TASK INSTRUCTIONS >> Set down a faithful copy of every record, and skip the pictures in it.

[Data records]
***

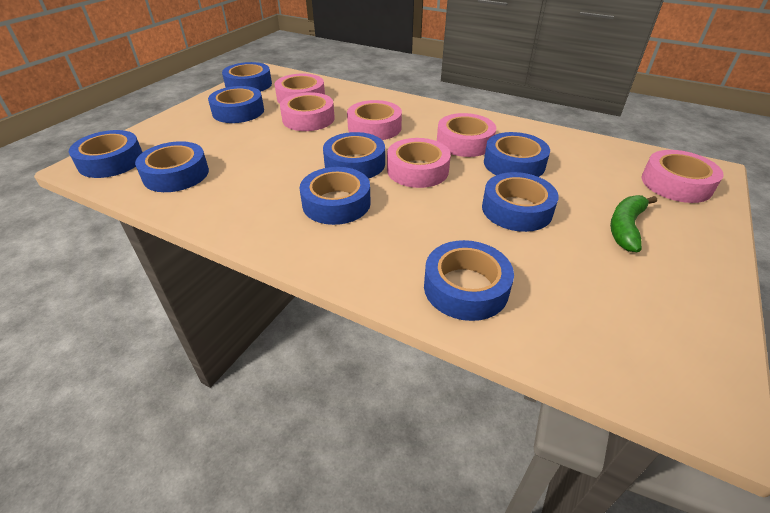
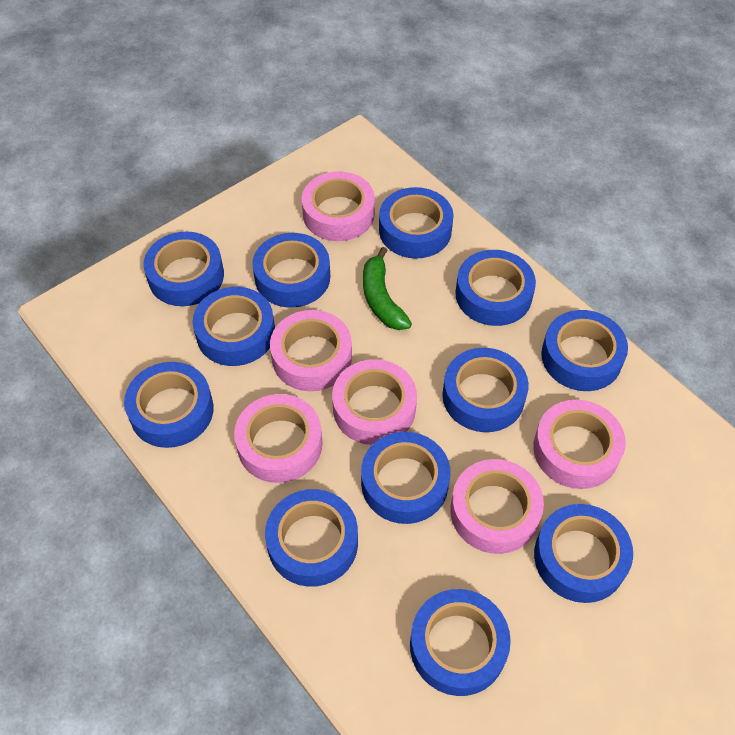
blue tape: 9 -> 12

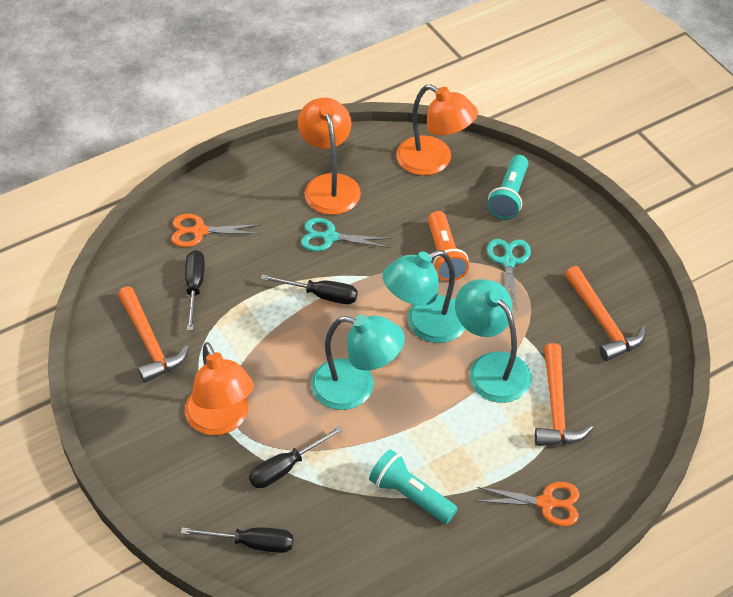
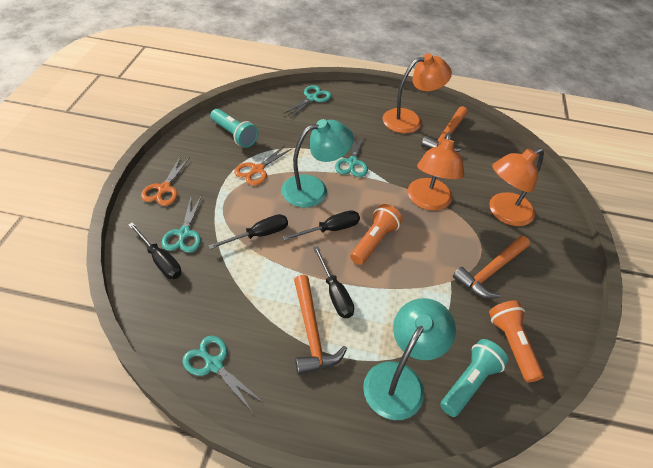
orange flashlight: 1 -> 2
turquoise lamp: 3 -> 2
turquoise scissors: 2 -> 4

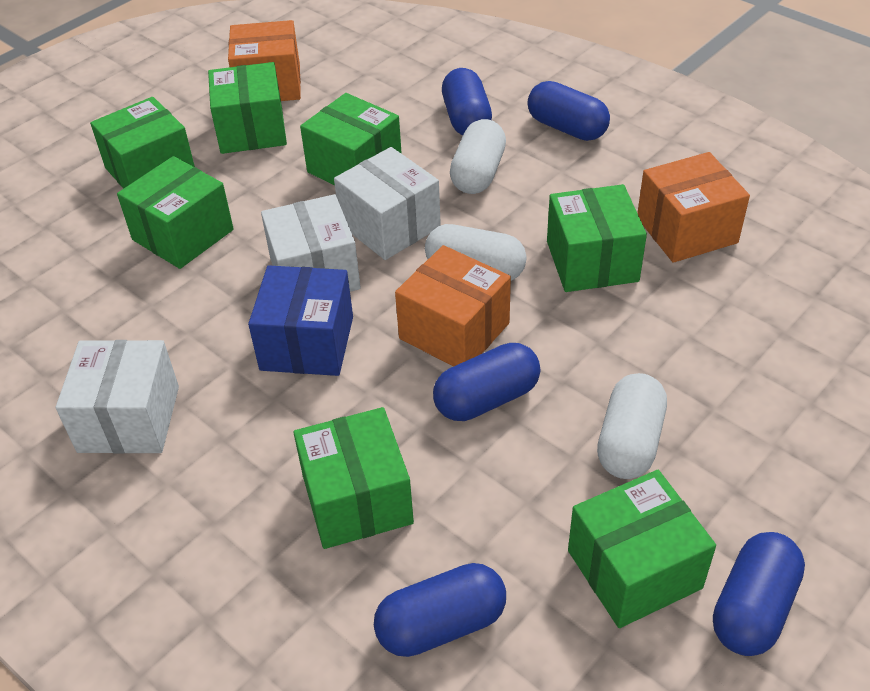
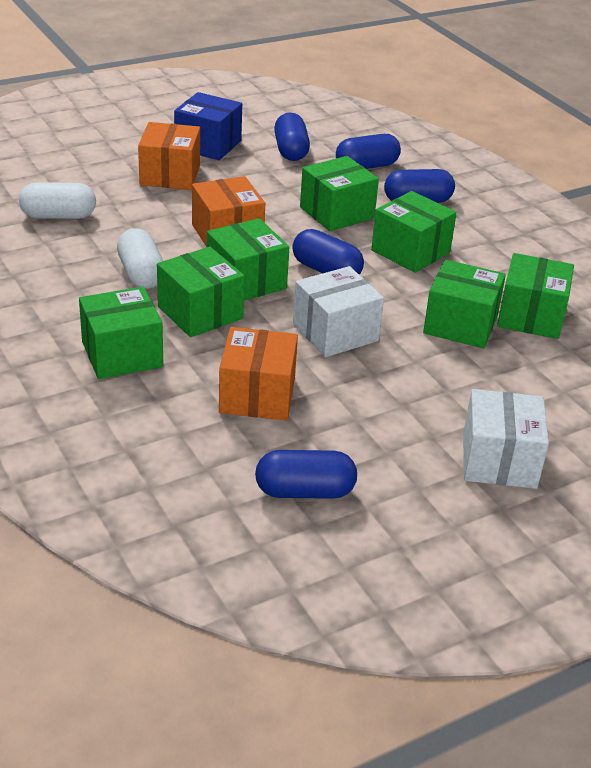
white box: 3 -> 2
white capsule: 3 -> 2

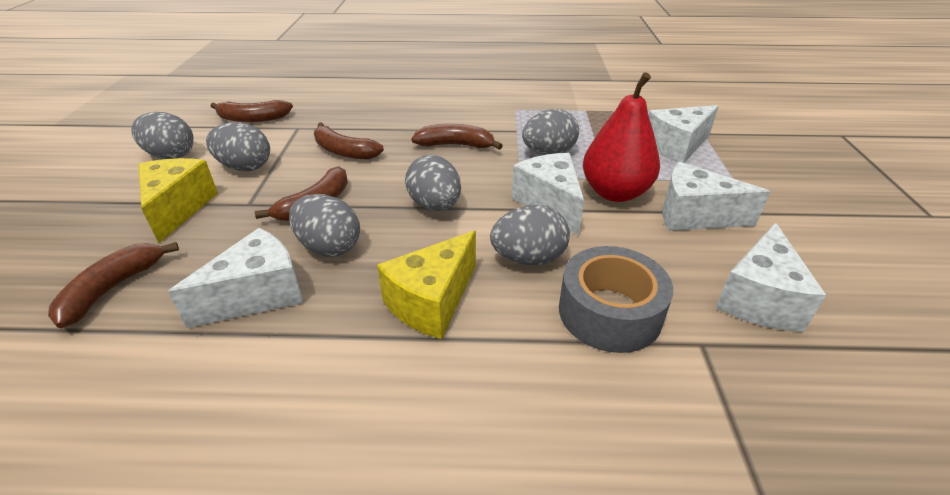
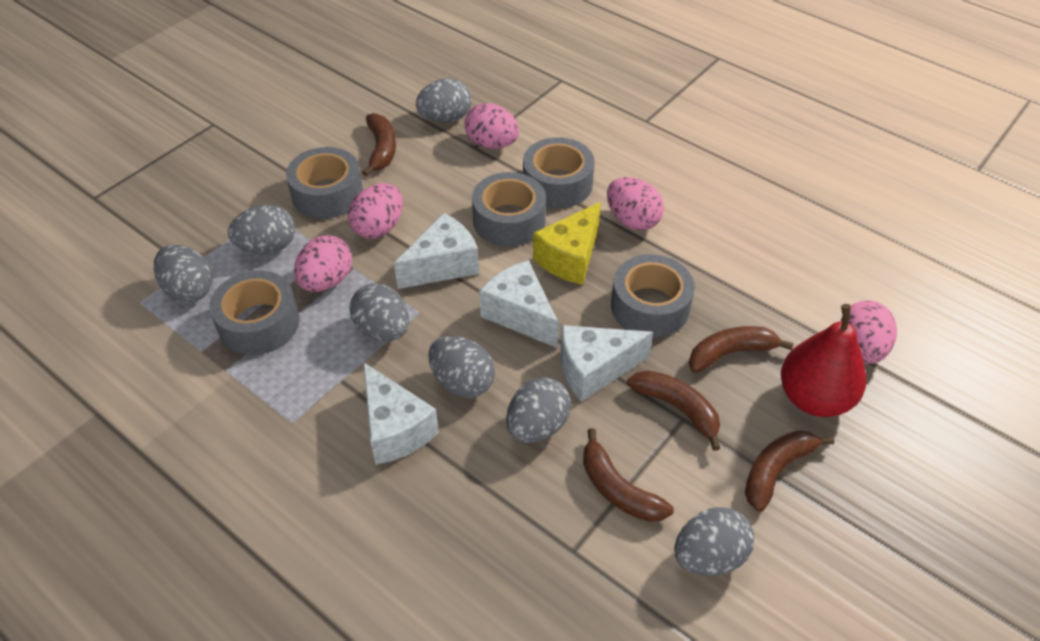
grey egg: 6 -> 7
grey tape: 1 -> 5
pink egg: 0 -> 5
white cheese: 5 -> 4
yellow cheese: 2 -> 1

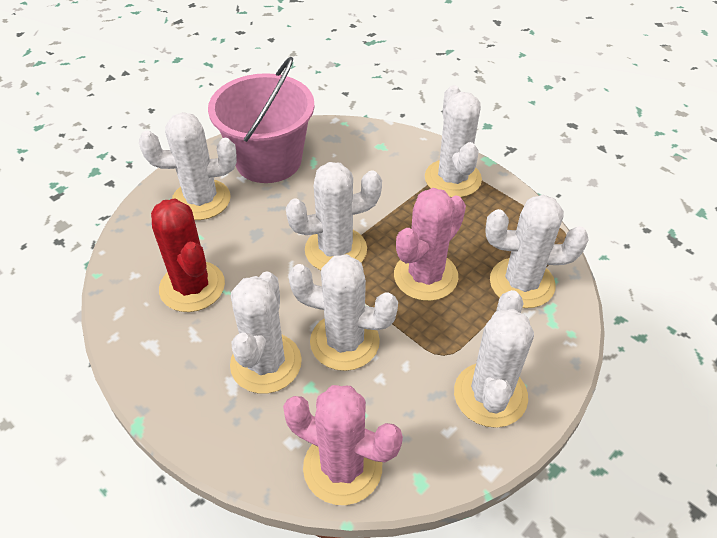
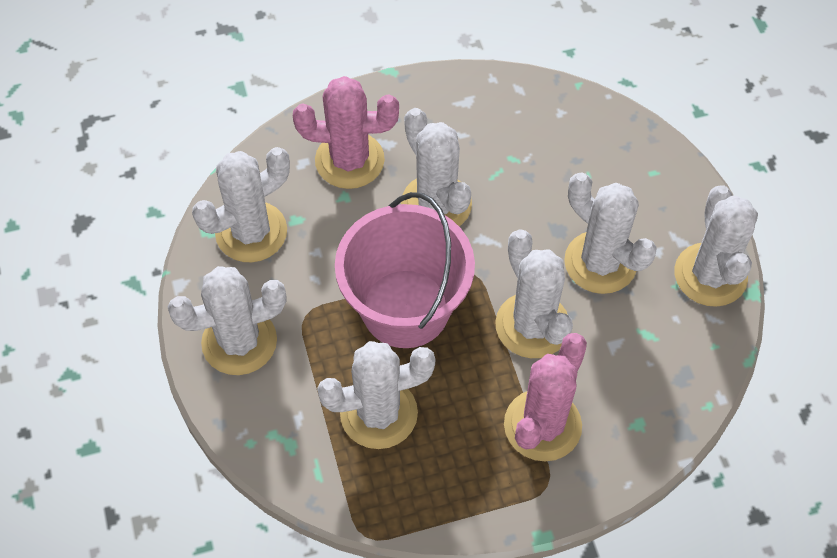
red cactus: 1 -> 0

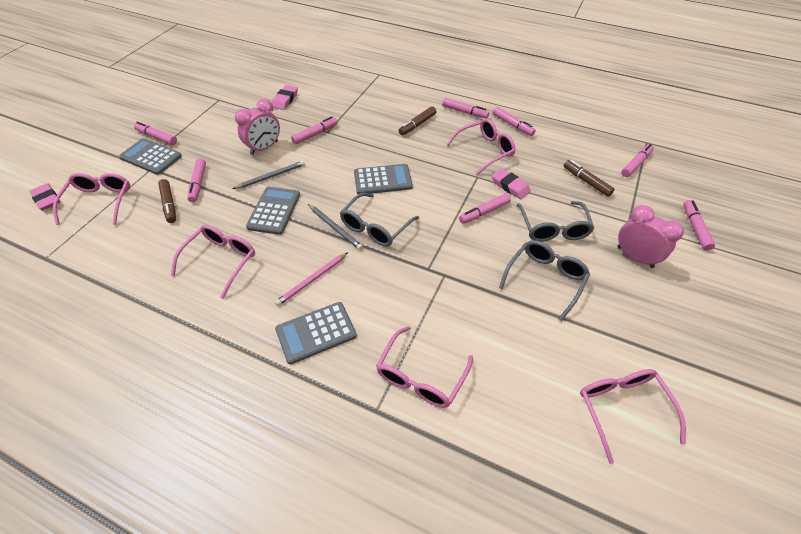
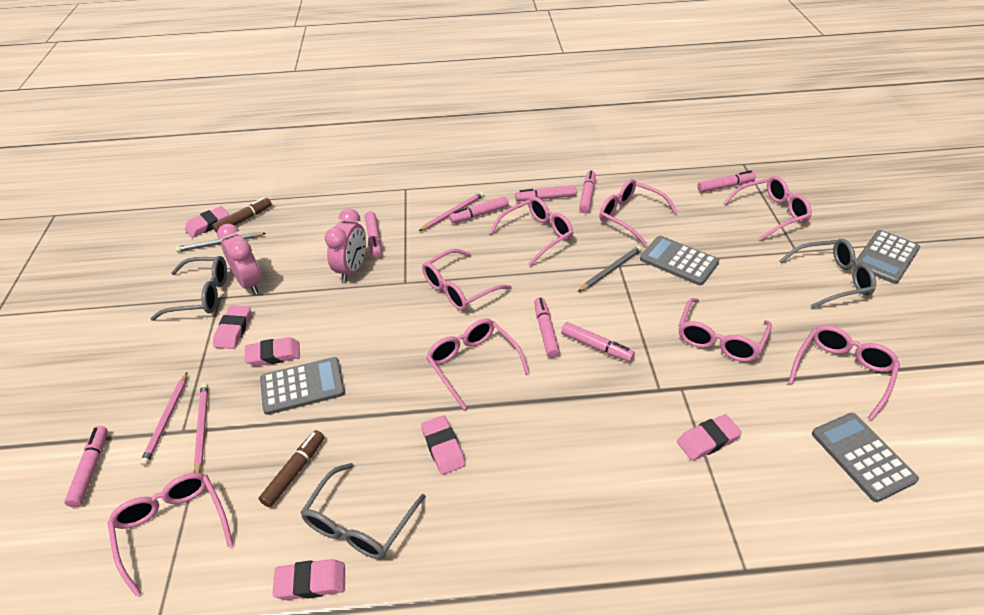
brown marker: 3 -> 2
pink eraser: 3 -> 6
pink glasses: 5 -> 8
pink pencil: 1 -> 3

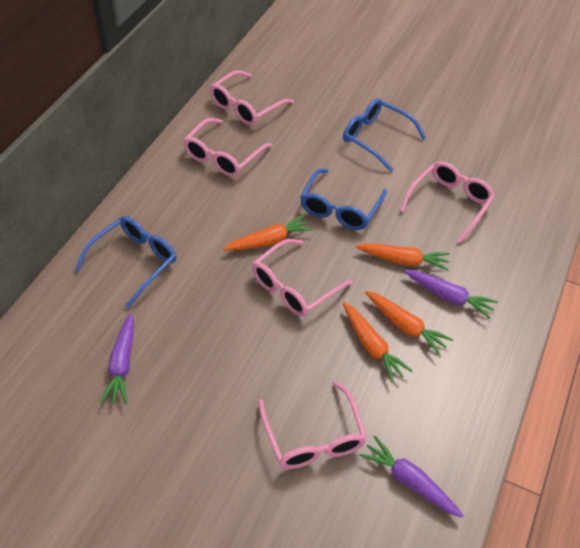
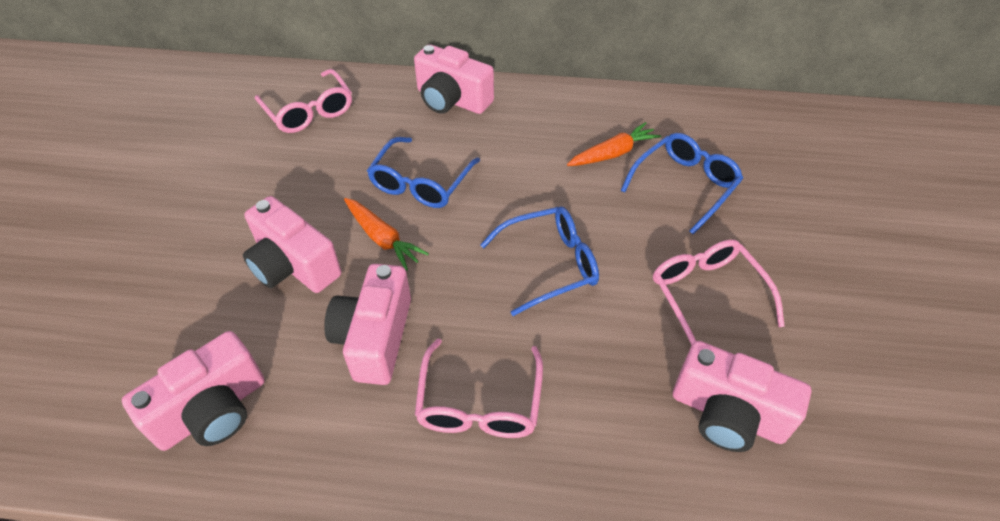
orange carrot: 4 -> 2
pink camera: 0 -> 5
pink glasses: 5 -> 3
purple carrot: 3 -> 0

***

WRITTEN SOLUTION >>
blue tape: 9 -> 12

orange flashlight: 1 -> 2
turquoise lamp: 3 -> 2
turquoise scissors: 2 -> 4

white box: 3 -> 2
white capsule: 3 -> 2

grey egg: 6 -> 7
grey tape: 1 -> 5
pink egg: 0 -> 5
white cheese: 5 -> 4
yellow cheese: 2 -> 1

red cactus: 1 -> 0

brown marker: 3 -> 2
pink eraser: 3 -> 6
pink glasses: 5 -> 8
pink pencil: 1 -> 3

orange carrot: 4 -> 2
pink camera: 0 -> 5
pink glasses: 5 -> 3
purple carrot: 3 -> 0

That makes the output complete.